### What you will do
Transcribe the rest of the listing below, starting with the line that contains "GPS: NEO-M8N -> NEO-7M" and ending with the last line, exactly as written.

### Available data
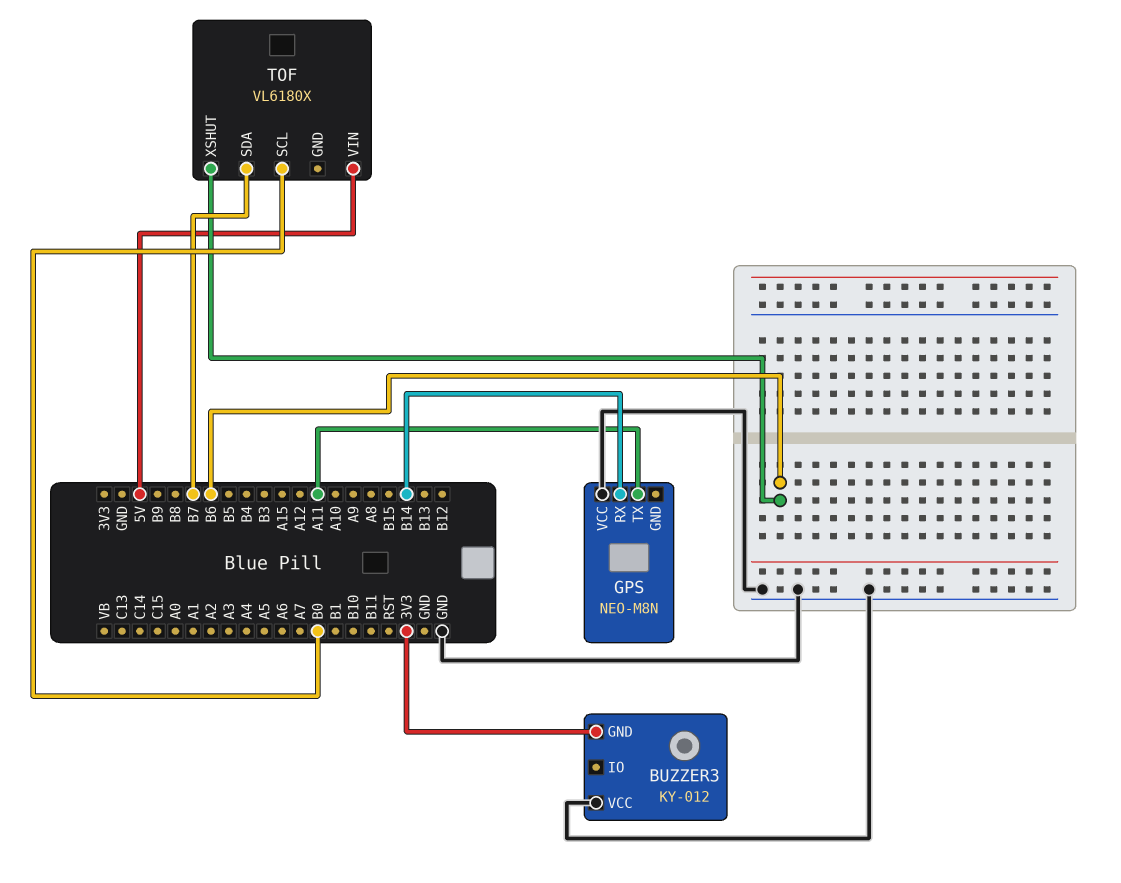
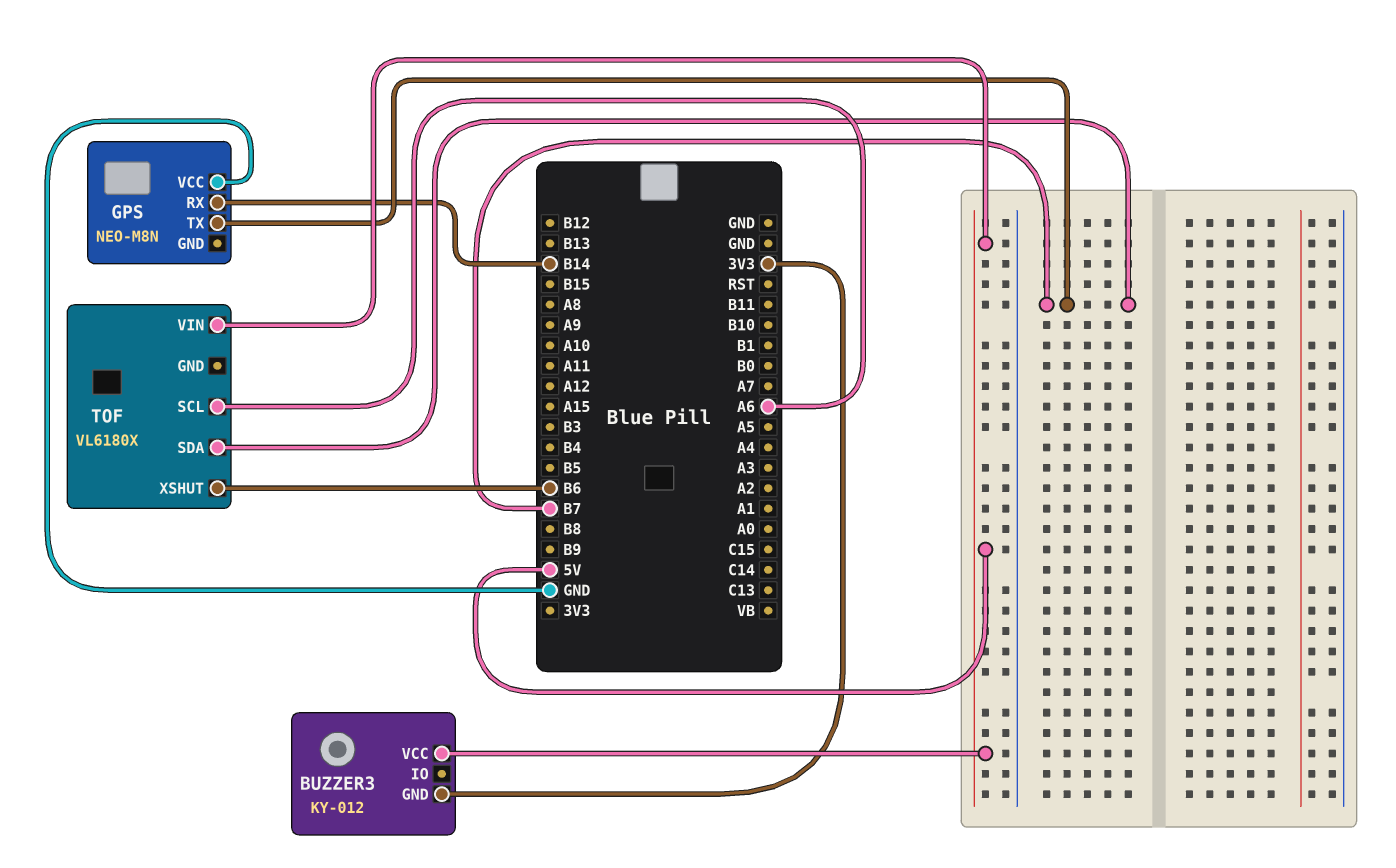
BUZZER3 pin VCC: GND -> 5V
GPS pin TX: A11 -> B7
TOF pin SCL: B0 -> A6

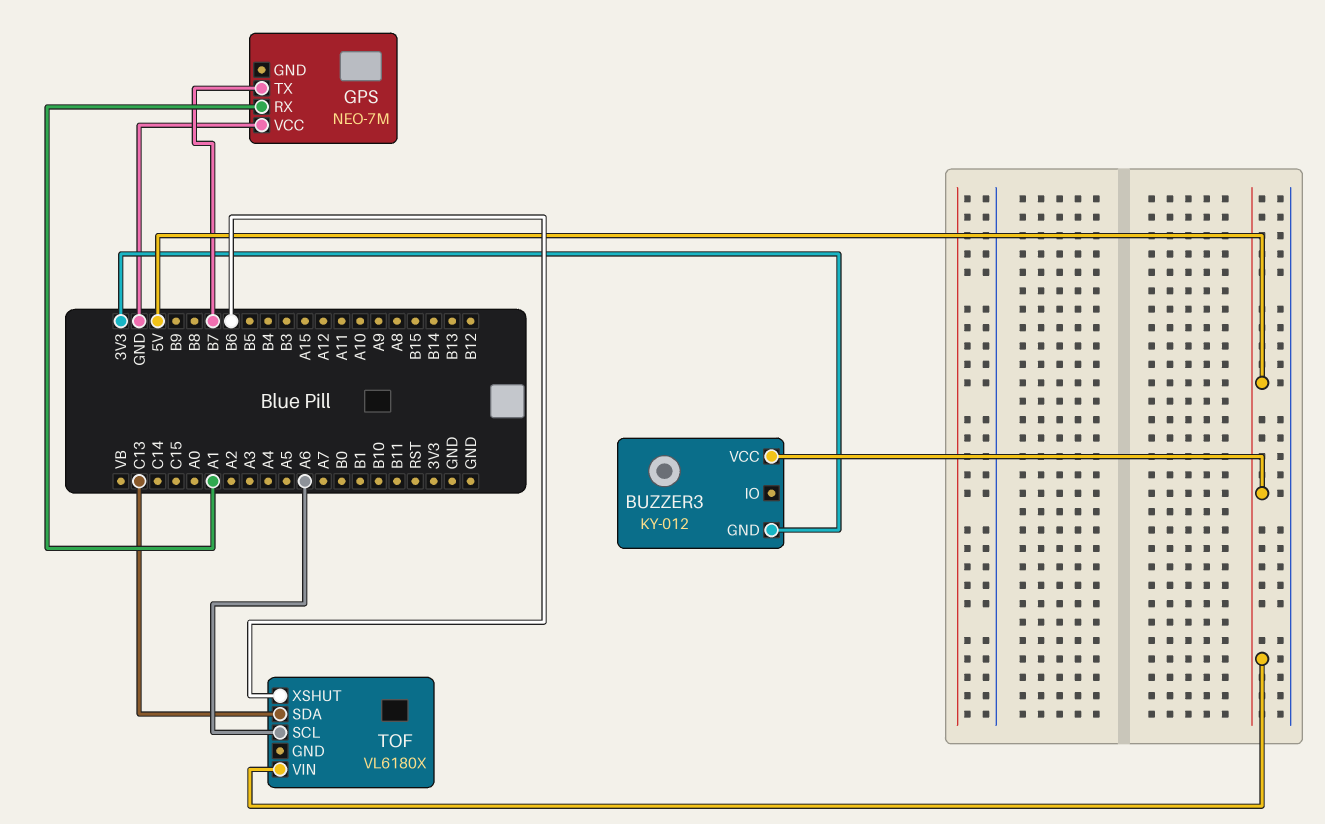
GPS: NEO-M8N -> NEO-7M
GPS pin RX: B14 -> A1
TOF pin SDA: B7 -> C13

### Result
GPS: NEO-M8N -> NEO-7M
GPS pin RX: B14 -> A1
TOF pin SDA: B7 -> C13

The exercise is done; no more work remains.